** What is expected **
Take the line that contains "(560, 280) = (455, 241): brown" as the first line and the last line of the material below as the final one; reproduce exactly the lines between, inclusive.
Start of Raw data
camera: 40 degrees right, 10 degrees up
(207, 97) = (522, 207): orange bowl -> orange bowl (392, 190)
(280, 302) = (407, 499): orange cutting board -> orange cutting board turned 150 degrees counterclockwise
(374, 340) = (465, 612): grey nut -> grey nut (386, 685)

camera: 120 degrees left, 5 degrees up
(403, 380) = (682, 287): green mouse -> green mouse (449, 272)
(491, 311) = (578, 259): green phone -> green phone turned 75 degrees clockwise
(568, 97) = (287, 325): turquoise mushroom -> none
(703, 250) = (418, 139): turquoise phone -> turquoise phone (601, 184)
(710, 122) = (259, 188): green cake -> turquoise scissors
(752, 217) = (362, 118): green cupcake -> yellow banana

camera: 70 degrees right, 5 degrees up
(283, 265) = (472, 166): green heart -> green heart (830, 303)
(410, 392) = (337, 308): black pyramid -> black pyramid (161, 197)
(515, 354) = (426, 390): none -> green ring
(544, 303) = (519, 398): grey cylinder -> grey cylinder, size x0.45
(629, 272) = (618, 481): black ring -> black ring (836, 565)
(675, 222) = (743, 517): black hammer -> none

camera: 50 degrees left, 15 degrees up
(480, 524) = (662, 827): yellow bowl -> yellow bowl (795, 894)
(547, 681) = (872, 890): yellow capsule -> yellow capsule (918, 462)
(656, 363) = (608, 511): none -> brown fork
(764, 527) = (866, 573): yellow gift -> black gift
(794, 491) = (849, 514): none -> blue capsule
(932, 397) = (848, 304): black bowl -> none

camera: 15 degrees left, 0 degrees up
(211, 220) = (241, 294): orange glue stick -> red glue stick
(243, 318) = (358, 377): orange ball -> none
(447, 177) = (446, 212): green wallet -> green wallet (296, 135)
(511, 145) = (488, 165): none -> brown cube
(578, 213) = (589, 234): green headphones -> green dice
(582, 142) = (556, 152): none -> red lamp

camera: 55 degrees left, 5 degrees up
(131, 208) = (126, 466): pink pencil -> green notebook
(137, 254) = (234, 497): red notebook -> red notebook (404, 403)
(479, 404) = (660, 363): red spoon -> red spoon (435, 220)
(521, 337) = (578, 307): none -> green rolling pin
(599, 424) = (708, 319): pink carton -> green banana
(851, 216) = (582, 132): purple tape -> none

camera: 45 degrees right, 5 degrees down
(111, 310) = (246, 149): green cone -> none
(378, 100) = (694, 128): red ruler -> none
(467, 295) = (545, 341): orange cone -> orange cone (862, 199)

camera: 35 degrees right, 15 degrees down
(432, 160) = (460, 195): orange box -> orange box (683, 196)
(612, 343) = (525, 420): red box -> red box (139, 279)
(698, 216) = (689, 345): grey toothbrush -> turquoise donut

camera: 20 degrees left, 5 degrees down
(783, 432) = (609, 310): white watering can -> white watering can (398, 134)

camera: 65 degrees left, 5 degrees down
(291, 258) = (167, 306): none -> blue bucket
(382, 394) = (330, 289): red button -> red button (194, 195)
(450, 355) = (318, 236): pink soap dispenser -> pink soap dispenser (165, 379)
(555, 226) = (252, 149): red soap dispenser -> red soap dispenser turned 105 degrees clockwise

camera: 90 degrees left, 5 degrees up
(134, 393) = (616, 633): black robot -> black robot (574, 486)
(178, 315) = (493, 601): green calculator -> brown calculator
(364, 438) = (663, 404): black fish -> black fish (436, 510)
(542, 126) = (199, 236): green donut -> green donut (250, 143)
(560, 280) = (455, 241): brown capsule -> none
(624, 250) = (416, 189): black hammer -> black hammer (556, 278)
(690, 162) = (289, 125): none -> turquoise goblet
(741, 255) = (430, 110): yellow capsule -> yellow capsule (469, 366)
End of Raw data
** Result of the task **
(560, 280) = (455, 241): brown capsule -> none
(624, 250) = (416, 189): black hammer -> black hammer (556, 278)
(690, 162) = (289, 125): none -> turquoise goblet
(741, 255) = (430, 110): yellow capsule -> yellow capsule (469, 366)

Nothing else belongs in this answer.